◆ INFORMATION SUPPLIED ◆
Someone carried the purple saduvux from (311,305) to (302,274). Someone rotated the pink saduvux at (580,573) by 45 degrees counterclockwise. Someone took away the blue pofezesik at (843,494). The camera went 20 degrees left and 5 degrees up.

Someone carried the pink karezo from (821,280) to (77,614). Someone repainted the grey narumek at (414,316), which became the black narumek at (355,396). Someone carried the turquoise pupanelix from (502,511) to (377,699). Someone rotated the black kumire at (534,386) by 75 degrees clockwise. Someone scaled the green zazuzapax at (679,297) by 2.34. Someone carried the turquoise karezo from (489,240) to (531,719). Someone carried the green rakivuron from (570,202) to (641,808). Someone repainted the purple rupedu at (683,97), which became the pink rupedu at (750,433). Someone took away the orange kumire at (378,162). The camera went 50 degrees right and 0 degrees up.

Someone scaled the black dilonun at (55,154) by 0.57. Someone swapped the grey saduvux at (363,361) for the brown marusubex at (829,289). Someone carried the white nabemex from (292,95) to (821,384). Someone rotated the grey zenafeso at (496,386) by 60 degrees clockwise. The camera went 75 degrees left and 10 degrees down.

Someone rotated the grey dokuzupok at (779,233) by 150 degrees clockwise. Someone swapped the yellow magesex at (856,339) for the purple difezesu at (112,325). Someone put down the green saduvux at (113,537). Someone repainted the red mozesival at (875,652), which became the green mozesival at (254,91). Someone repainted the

◆ HOW TO COMPLETE THIS TASK ◆
Everything in the listing above needs to be copied exactly.

◆ ANSWER BOX ◆
Someone carried the purple saduvux from (311,305) to (302,274). Someone rotated the pink saduvux at (580,573) by 45 degrees counterclockwise. Someone took away the blue pofezesik at (843,494). The camera went 20 degrees left and 5 degrees up.

Someone carried the pink karezo from (821,280) to (77,614). Someone repainted the grey narumek at (414,316), which became the black narumek at (355,396). Someone carried the turquoise pupanelix from (502,511) to (377,699). Someone rotated the black kumire at (534,386) by 75 degrees clockwise. Someone scaled the green zazuzapax at (679,297) by 2.34. Someone carried the turquoise karezo from (489,240) to (531,719). Someone carried the green rakivuron from (570,202) to (641,808). Someone repainted the purple rupedu at (683,97), which became the pink rupedu at (750,433). Someone took away the orange kumire at (378,162). The camera went 50 degrees right and 0 degrees up.

Someone scaled the black dilonun at (55,154) by 0.57. Someone swapped the grey saduvux at (363,361) for the brown marusubex at (829,289). Someone carried the white nabemex from (292,95) to (821,384). Someone rotated the grey zenafeso at (496,386) by 60 degrees clockwise. The camera went 75 degrees left and 10 degrees down.

Someone rotated the grey dokuzupok at (779,233) by 150 degrees clockwise. Someone swapped the yellow magesex at (856,339) for the purple difezesu at (112,325). Someone put down the green saduvux at (113,537). Someone repainted the red mozesival at (875,652), which became the green mozesival at (254,91). Someone repainted the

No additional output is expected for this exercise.